_Over de opdracht_.
Typ uit het materiaal hieronder het stuk vanaf de regel met "red star: rotated 4 degrees counterclockwise" tot en met het einde precies over, met beide grenzen erbij. Laat de afbeeldingen daarbij weg.

=== Het materiaal ===

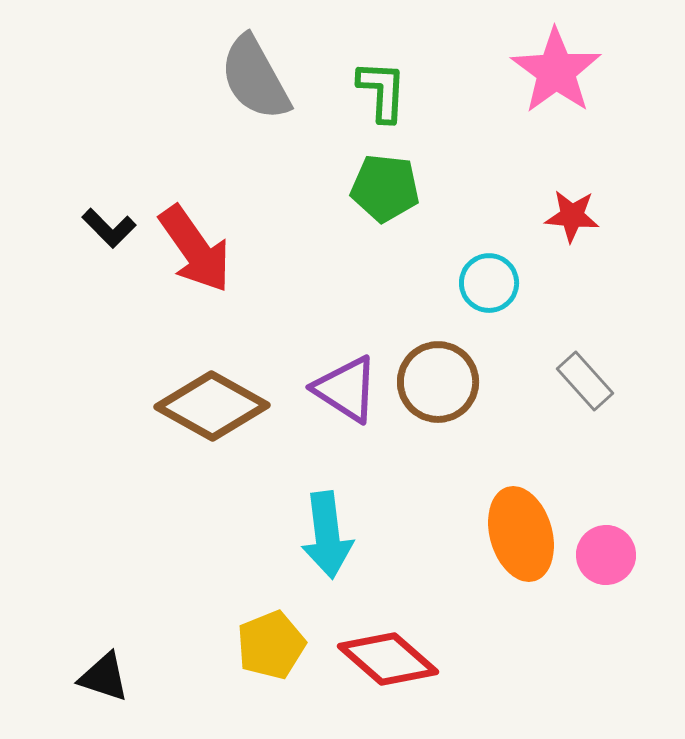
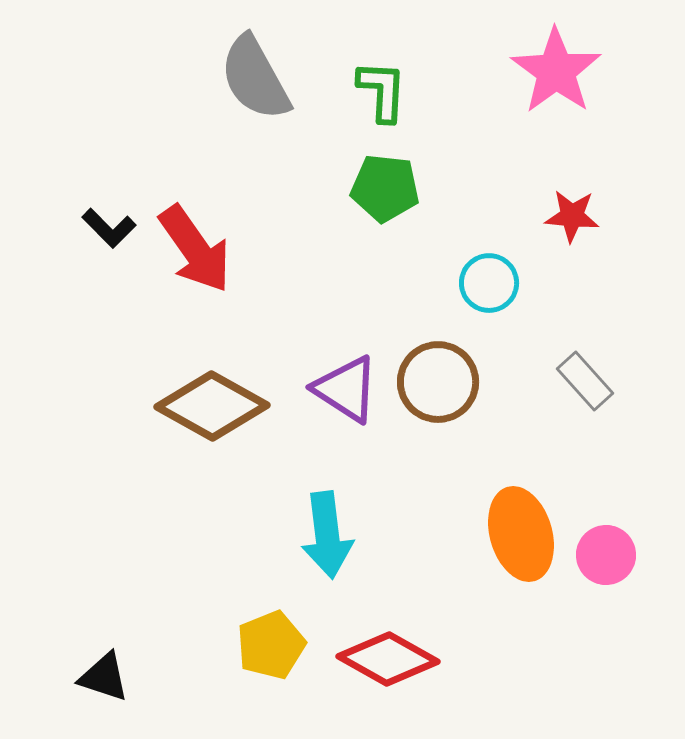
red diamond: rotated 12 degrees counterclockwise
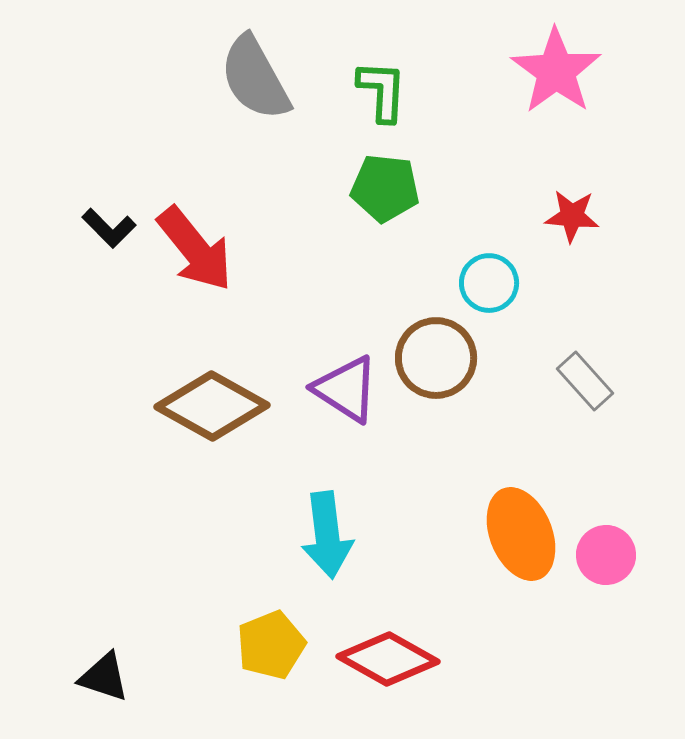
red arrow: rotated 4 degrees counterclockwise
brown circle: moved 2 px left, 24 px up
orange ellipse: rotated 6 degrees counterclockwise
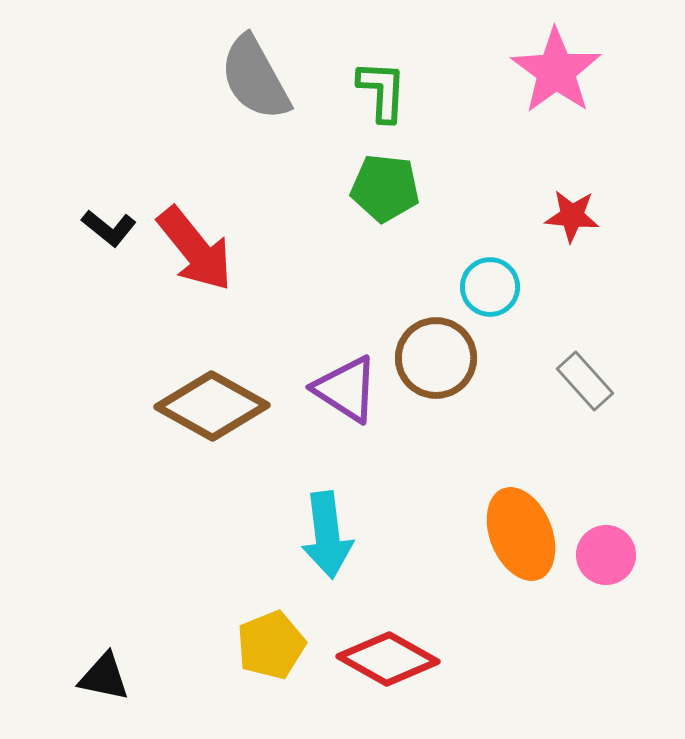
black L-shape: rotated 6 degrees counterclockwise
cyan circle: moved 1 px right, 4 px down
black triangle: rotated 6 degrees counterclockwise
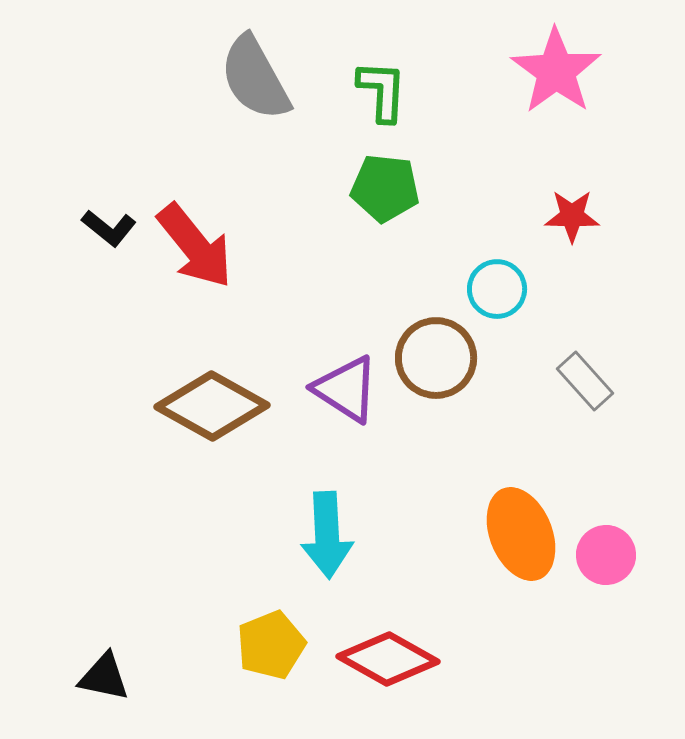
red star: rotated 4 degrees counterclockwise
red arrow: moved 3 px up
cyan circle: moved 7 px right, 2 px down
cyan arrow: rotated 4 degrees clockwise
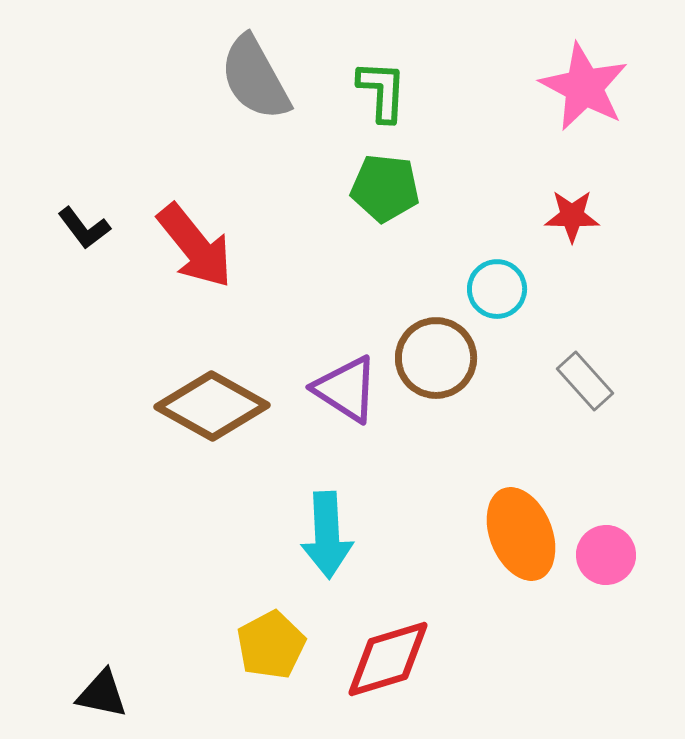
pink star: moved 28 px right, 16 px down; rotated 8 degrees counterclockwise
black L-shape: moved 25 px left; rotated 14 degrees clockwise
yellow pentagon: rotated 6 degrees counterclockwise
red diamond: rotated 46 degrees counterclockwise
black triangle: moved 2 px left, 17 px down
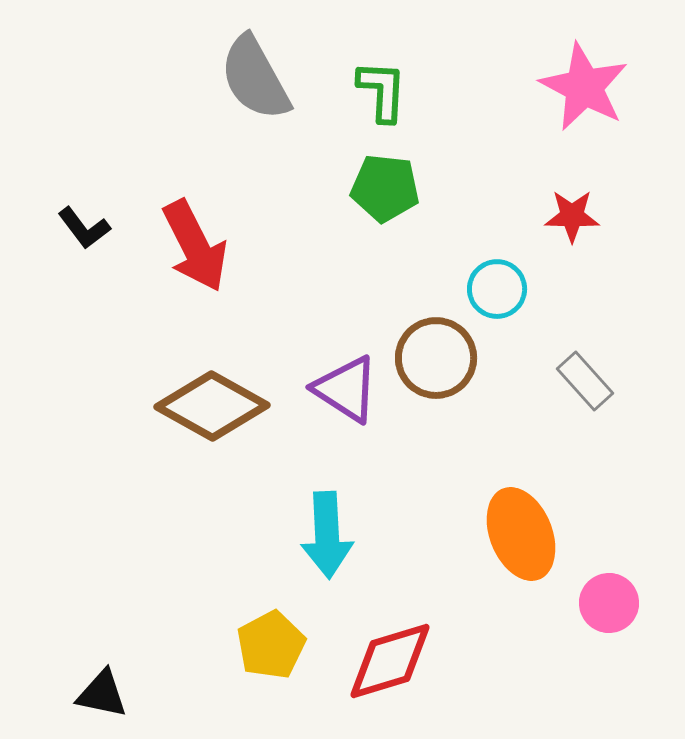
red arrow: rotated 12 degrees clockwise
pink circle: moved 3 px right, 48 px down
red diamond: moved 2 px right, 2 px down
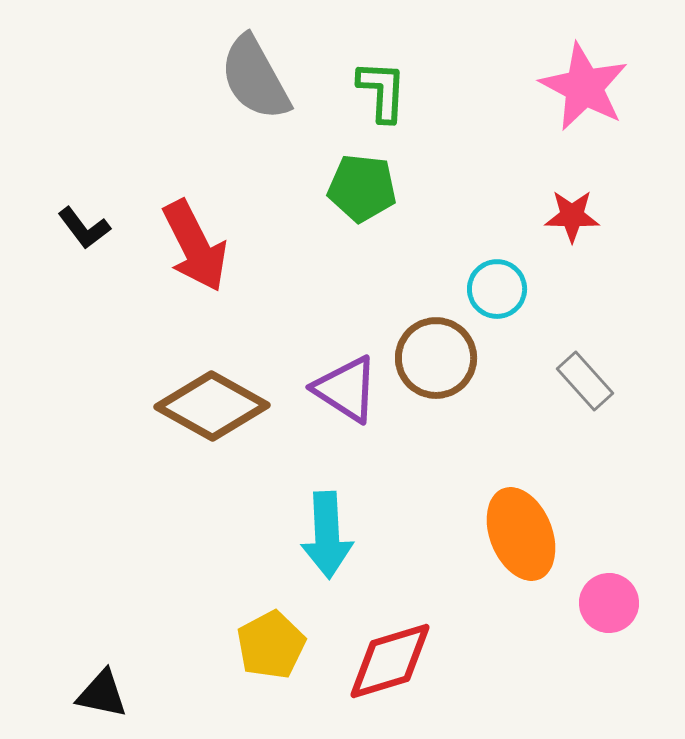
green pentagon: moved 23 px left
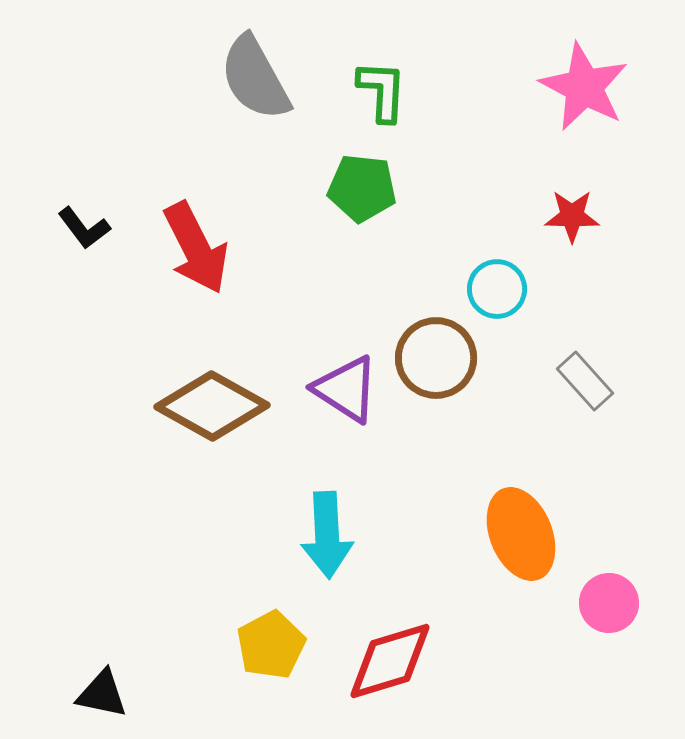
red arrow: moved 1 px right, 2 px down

===

_Resultaat opdracht_.
red star: rotated 4 degrees counterclockwise
red arrow: moved 3 px up
cyan circle: moved 7 px right, 2 px down
cyan arrow: rotated 4 degrees clockwise
pink star: moved 28 px right, 16 px down; rotated 8 degrees counterclockwise
black L-shape: moved 25 px left; rotated 14 degrees clockwise
yellow pentagon: rotated 6 degrees counterclockwise
red diamond: rotated 46 degrees counterclockwise
black triangle: moved 2 px left, 17 px down
red arrow: rotated 12 degrees clockwise
pink circle: moved 3 px right, 48 px down
red diamond: moved 2 px right, 2 px down
green pentagon: moved 23 px left
red arrow: moved 1 px right, 2 px down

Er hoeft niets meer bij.